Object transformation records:
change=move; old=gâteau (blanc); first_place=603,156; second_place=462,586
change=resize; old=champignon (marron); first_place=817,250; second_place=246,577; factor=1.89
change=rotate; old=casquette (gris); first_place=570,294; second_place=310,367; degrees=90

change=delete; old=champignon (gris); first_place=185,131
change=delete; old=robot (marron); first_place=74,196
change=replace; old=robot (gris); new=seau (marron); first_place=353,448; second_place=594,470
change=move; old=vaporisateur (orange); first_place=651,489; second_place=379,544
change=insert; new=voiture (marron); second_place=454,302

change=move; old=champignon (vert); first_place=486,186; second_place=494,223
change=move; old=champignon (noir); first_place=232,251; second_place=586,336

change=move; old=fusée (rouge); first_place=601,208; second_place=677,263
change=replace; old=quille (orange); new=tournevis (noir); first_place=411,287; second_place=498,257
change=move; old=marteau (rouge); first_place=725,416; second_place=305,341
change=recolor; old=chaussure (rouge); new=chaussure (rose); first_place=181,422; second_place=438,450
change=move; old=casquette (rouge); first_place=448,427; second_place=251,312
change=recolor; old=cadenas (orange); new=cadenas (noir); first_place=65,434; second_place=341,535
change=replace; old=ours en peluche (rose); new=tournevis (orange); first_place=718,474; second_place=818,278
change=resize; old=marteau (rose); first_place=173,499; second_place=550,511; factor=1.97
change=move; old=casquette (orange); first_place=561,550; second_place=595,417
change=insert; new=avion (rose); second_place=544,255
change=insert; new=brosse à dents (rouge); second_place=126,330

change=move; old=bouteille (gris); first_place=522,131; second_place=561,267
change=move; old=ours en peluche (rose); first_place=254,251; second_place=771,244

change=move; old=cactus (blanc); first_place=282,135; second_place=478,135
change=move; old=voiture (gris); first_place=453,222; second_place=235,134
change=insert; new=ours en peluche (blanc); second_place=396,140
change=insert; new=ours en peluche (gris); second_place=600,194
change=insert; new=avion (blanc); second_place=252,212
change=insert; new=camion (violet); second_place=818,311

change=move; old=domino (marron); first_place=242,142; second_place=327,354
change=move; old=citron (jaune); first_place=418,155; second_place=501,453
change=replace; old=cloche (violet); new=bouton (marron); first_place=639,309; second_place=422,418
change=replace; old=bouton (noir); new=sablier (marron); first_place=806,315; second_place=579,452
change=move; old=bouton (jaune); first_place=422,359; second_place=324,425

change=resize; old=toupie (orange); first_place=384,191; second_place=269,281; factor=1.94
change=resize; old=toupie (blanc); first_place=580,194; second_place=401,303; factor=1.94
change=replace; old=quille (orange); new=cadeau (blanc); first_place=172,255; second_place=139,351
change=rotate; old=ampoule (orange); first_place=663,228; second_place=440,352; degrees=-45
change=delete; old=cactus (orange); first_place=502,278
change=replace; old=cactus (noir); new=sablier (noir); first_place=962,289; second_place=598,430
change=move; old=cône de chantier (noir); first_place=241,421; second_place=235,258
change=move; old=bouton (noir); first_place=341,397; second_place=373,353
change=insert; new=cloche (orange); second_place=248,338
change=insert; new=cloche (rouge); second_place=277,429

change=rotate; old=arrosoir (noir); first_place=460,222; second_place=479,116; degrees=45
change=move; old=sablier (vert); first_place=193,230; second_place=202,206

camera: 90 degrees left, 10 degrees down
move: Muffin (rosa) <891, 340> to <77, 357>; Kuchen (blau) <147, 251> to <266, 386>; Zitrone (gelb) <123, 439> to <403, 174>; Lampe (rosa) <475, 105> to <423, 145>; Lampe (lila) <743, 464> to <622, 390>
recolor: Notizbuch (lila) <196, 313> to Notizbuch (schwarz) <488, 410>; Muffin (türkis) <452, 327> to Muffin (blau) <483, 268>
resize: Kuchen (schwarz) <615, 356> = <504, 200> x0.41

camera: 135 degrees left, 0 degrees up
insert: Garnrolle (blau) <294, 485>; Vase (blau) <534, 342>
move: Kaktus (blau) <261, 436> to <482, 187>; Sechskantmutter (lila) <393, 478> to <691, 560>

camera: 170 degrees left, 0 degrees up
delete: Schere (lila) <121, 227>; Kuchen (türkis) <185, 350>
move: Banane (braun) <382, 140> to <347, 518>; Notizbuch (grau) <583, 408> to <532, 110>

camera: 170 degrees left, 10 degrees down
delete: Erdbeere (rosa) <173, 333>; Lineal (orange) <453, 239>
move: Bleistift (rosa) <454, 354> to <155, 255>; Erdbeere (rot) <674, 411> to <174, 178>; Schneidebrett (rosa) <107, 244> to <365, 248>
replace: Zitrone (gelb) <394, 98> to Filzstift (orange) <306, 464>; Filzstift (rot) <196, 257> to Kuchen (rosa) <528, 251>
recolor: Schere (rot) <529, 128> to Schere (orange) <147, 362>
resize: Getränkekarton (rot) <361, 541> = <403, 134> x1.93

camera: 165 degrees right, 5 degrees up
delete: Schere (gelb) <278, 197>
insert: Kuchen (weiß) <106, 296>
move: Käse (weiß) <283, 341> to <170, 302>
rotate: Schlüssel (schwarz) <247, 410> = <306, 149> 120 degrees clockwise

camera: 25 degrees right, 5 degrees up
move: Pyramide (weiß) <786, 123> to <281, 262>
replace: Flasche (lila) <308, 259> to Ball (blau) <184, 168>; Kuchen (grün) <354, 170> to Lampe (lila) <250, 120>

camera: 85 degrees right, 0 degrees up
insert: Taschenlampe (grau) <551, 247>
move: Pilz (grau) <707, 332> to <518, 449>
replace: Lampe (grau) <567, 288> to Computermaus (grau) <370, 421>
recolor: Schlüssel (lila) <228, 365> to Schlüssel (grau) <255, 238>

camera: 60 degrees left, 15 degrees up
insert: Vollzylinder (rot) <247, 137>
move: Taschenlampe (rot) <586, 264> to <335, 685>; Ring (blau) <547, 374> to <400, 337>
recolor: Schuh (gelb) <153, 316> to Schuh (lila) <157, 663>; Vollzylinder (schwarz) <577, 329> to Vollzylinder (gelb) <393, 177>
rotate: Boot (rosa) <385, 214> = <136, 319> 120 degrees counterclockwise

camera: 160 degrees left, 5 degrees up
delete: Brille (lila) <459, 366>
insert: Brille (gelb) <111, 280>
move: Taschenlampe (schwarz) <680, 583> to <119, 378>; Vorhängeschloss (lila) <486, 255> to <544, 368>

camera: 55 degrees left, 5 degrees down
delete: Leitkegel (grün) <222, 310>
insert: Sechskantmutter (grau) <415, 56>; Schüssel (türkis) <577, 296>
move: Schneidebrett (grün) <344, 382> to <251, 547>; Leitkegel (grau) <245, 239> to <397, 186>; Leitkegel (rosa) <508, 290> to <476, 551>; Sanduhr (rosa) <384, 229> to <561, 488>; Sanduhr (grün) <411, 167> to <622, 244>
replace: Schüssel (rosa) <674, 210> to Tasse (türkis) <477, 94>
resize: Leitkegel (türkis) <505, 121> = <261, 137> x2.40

Directions for this task:
Find the count of lines in the data above where the word "Muffin" occurs, and write down only that count.

Solved problem:
2